*** Given data ***

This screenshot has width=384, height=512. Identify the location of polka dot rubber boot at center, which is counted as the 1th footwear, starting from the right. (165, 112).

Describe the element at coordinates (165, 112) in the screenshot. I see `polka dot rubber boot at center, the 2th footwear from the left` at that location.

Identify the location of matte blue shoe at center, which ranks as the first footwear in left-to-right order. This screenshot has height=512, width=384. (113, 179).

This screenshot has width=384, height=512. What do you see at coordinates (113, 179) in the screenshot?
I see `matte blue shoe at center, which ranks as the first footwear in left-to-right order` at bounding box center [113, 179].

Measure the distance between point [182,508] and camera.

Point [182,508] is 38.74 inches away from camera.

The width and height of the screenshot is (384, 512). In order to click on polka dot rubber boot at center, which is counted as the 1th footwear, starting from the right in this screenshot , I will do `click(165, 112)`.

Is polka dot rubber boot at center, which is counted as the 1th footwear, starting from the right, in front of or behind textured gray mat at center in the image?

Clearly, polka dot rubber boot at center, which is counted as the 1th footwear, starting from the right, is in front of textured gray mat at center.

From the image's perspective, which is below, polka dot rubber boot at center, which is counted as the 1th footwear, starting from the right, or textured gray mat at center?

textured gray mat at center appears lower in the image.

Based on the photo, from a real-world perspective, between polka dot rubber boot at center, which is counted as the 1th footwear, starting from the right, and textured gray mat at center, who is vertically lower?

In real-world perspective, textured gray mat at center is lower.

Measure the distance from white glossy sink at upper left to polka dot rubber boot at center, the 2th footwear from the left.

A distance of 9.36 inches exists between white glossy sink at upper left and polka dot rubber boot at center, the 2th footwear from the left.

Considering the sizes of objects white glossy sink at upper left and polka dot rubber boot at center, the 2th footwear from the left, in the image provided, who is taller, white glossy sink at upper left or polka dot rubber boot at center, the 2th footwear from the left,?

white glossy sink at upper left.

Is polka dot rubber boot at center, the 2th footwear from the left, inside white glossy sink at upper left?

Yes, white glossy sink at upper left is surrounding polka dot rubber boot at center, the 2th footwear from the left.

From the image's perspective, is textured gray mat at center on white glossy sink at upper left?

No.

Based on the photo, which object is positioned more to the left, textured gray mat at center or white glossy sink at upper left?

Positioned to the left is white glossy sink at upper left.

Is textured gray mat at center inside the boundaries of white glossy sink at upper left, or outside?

***

▶ Try it
Rewrite all of the material above with every occurrence of "textured gray mat" changed to "woven gray rug", leaving everything else as it is.

▶ Exercise result
This screenshot has width=384, height=512. Identify the location of polka dot rubber boot at center, which is counted as the 1th footwear, starting from the right. (165, 112).

Describe the element at coordinates (165, 112) in the screenshot. I see `polka dot rubber boot at center, the 2th footwear from the left` at that location.

Identify the location of matte blue shoe at center, which ranks as the first footwear in left-to-right order. This screenshot has height=512, width=384. (113, 179).

This screenshot has width=384, height=512. What do you see at coordinates (113, 179) in the screenshot?
I see `matte blue shoe at center, which ranks as the first footwear in left-to-right order` at bounding box center [113, 179].

Measure the distance between point [182,508] and camera.

Point [182,508] is 38.74 inches away from camera.

The width and height of the screenshot is (384, 512). In order to click on polka dot rubber boot at center, which is counted as the 1th footwear, starting from the right in this screenshot , I will do `click(165, 112)`.

Is polka dot rubber boot at center, which is counted as the 1th footwear, starting from the right, in front of or behind woven gray rug at center in the image?

Clearly, polka dot rubber boot at center, which is counted as the 1th footwear, starting from the right, is in front of woven gray rug at center.

From the image's perspective, which is below, polka dot rubber boot at center, which is counted as the 1th footwear, starting from the right, or woven gray rug at center?

woven gray rug at center appears lower in the image.

Based on the photo, from a real-world perspective, between polka dot rubber boot at center, which is counted as the 1th footwear, starting from the right, and woven gray rug at center, who is vertically lower?

In real-world perspective, woven gray rug at center is lower.

Measure the distance from white glossy sink at upper left to polka dot rubber boot at center, the 2th footwear from the left.

A distance of 9.36 inches exists between white glossy sink at upper left and polka dot rubber boot at center, the 2th footwear from the left.

Considering the sizes of objects white glossy sink at upper left and polka dot rubber boot at center, the 2th footwear from the left, in the image provided, who is taller, white glossy sink at upper left or polka dot rubber boot at center, the 2th footwear from the left,?

white glossy sink at upper left.

Is polka dot rubber boot at center, the 2th footwear from the left, inside white glossy sink at upper left?

Yes, white glossy sink at upper left is surrounding polka dot rubber boot at center, the 2th footwear from the left.

From the image's perspective, is woven gray rug at center on white glossy sink at upper left?

No.

Based on the photo, which object is positioned more to the left, woven gray rug at center or white glossy sink at upper left?

Positioned to the left is white glossy sink at upper left.

Is woven gray rug at center inside the boundaries of white glossy sink at upper left, or outside?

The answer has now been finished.